• TASK DIRECTIONS:
Reproduce the data word for word, keeping every line complete.

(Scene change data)
☆ ☆ ☆

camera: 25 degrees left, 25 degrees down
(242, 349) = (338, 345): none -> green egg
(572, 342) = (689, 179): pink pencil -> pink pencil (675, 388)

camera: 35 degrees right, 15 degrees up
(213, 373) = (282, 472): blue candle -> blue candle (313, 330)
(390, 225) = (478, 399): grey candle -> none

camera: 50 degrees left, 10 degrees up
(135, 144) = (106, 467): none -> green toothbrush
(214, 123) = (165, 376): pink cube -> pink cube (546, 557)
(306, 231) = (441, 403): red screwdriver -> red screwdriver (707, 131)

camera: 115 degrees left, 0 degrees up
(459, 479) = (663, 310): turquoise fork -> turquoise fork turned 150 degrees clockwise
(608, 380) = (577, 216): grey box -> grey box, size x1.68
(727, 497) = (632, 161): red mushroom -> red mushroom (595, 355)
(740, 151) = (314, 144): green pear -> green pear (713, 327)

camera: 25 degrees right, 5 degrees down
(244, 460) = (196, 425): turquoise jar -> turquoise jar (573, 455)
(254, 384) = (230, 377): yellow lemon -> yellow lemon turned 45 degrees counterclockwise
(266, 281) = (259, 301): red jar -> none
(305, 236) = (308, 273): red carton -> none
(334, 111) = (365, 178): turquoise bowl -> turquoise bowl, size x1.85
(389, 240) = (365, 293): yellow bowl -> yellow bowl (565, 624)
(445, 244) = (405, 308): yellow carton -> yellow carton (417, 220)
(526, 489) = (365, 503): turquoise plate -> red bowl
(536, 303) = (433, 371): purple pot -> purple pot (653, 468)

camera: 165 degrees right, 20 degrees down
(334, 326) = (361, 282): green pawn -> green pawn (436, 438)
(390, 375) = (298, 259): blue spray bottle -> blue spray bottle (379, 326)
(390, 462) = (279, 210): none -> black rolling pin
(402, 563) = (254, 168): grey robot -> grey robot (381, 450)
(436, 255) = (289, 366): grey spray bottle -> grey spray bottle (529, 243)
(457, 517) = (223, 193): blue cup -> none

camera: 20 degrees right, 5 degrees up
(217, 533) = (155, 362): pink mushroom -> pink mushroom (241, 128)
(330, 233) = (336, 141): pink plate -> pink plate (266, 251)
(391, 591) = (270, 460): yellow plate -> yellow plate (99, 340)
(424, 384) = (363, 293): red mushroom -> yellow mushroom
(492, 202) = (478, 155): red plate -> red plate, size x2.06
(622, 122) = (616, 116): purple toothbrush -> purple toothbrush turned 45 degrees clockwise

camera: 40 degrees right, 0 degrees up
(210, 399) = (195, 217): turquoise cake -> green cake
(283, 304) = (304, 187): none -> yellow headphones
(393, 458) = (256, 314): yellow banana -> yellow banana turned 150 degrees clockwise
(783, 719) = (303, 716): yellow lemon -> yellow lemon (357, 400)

☆ ☆ ☆

• EXERCISE RESPONSE:
camera: 25 degrees left, 25 degrees down
(242, 349) = (338, 345): none -> green egg
(572, 342) = (689, 179): pink pencil -> pink pencil (675, 388)

camera: 35 degrees right, 15 degrees up
(213, 373) = (282, 472): blue candle -> blue candle (313, 330)
(390, 225) = (478, 399): grey candle -> none

camera: 50 degrees left, 10 degrees up
(135, 144) = (106, 467): none -> green toothbrush
(214, 123) = (165, 376): pink cube -> pink cube (546, 557)
(306, 231) = (441, 403): red screwdriver -> red screwdriver (707, 131)

camera: 115 degrees left, 0 degrees up
(459, 479) = (663, 310): turquoise fork -> turquoise fork turned 150 degrees clockwise
(608, 380) = (577, 216): grey box -> grey box, size x1.68
(727, 497) = (632, 161): red mushroom -> red mushroom (595, 355)
(740, 151) = (314, 144): green pear -> green pear (713, 327)

camera: 25 degrees right, 5 degrees down
(244, 460) = (196, 425): turquoise jar -> turquoise jar (573, 455)
(254, 384) = (230, 377): yellow lemon -> yellow lemon turned 45 degrees counterclockwise
(266, 281) = (259, 301): red jar -> none
(305, 236) = (308, 273): red carton -> none
(334, 111) = (365, 178): turquoise bowl -> turquoise bowl, size x1.85
(389, 240) = (365, 293): yellow bowl -> yellow bowl (565, 624)
(445, 244) = (405, 308): yellow carton -> yellow carton (417, 220)
(526, 489) = (365, 503): turquoise plate -> red bowl
(536, 303) = (433, 371): purple pot -> purple pot (653, 468)

camera: 165 degrees right, 20 degrees down
(334, 326) = (361, 282): green pawn -> green pawn (436, 438)
(390, 375) = (298, 259): blue spray bottle -> blue spray bottle (379, 326)
(390, 462) = (279, 210): none -> black rolling pin
(402, 563) = (254, 168): grey robot -> grey robot (381, 450)
(436, 255) = (289, 366): grey spray bottle -> grey spray bottle (529, 243)
(457, 517) = (223, 193): blue cup -> none

camera: 20 degrees right, 5 degrees up
(217, 533) = (155, 362): pink mushroom -> pink mushroom (241, 128)
(330, 233) = (336, 141): pink plate -> pink plate (266, 251)
(391, 591) = (270, 460): yellow plate -> yellow plate (99, 340)
(424, 384) = (363, 293): red mushroom -> yellow mushroom
(492, 202) = (478, 155): red plate -> red plate, size x2.06
(622, 122) = (616, 116): purple toothbrush -> purple toothbrush turned 45 degrees clockwise

camera: 40 degrees right, 0 degrees up
(210, 399) = (195, 217): turquoise cake -> green cake
(283, 304) = (304, 187): none -> yellow headphones
(393, 458) = (256, 314): yellow banana -> yellow banana turned 150 degrees clockwise
(783, 719) = (303, 716): yellow lemon -> yellow lemon (357, 400)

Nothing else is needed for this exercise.